◆ Work to be completed:
Reproduce exactly the line that contains "type=new; after=deep dish" and every line after it through the end of the records below, leaving out all pictures.

◆ The data:

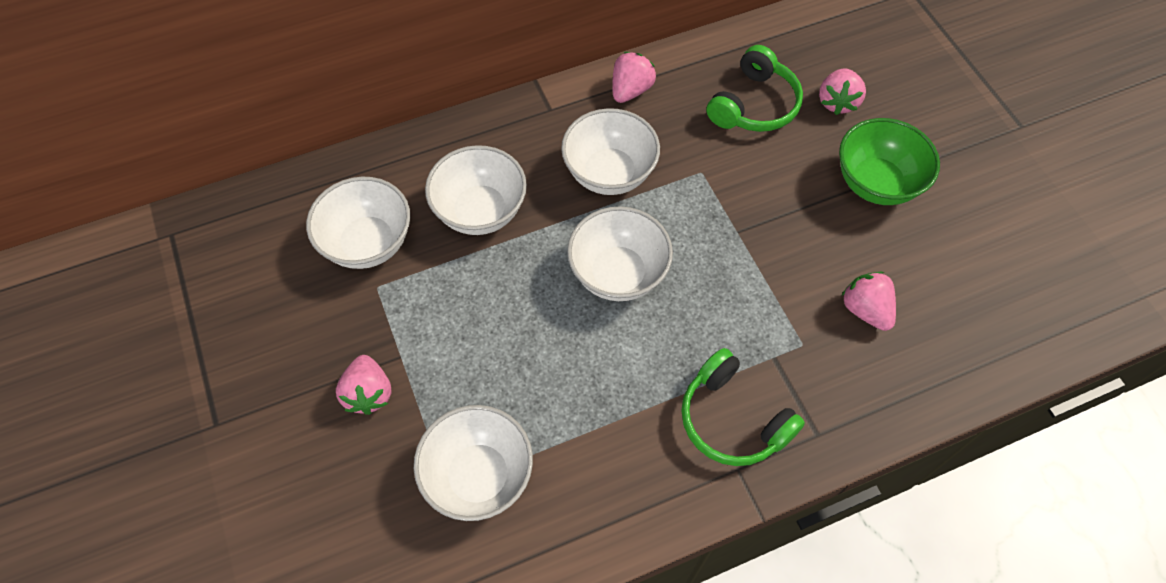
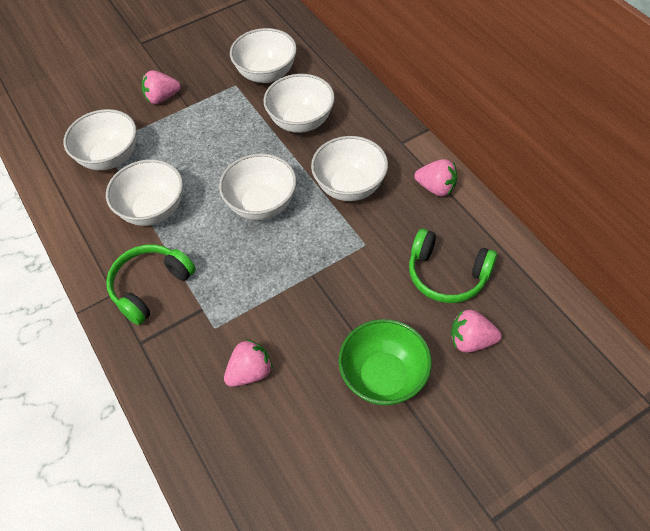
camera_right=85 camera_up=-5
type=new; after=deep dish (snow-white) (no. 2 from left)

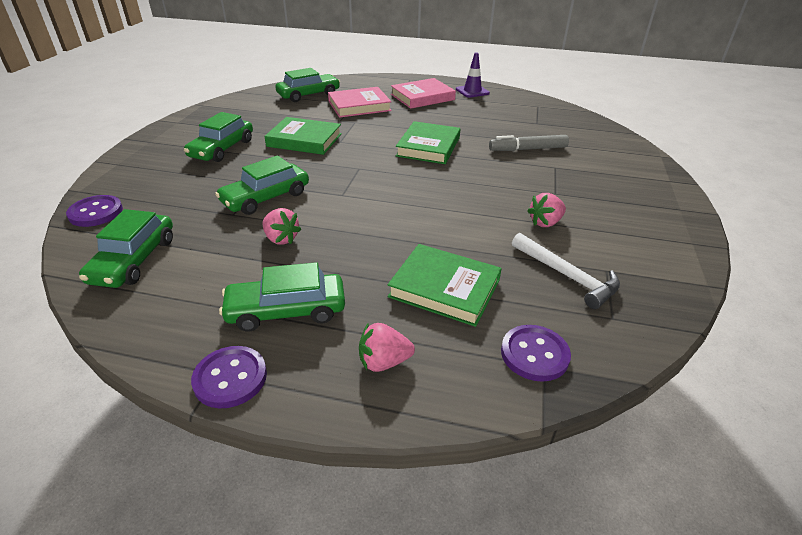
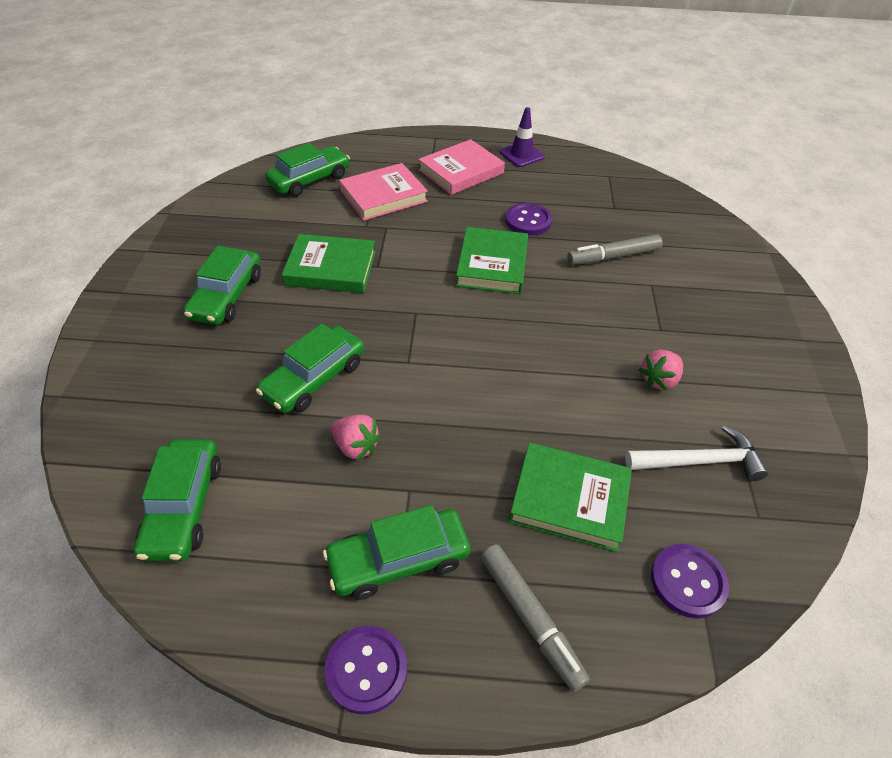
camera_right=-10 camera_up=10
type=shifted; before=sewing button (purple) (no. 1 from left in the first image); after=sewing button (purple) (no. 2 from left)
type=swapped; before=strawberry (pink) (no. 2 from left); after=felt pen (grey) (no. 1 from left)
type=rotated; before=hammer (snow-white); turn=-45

◆ Written solution:
type=new; after=deep dish (snow-white) (no. 2 from left)

camera_right=-10 camera_up=10
type=shifted; before=sewing button (purple) (no. 1 from left in the first image); after=sewing button (purple) (no. 2 from left)
type=swapped; before=strawberry (pink) (no. 2 from left); after=felt pen (grey) (no. 1 from left)
type=rotated; before=hammer (snow-white); turn=-45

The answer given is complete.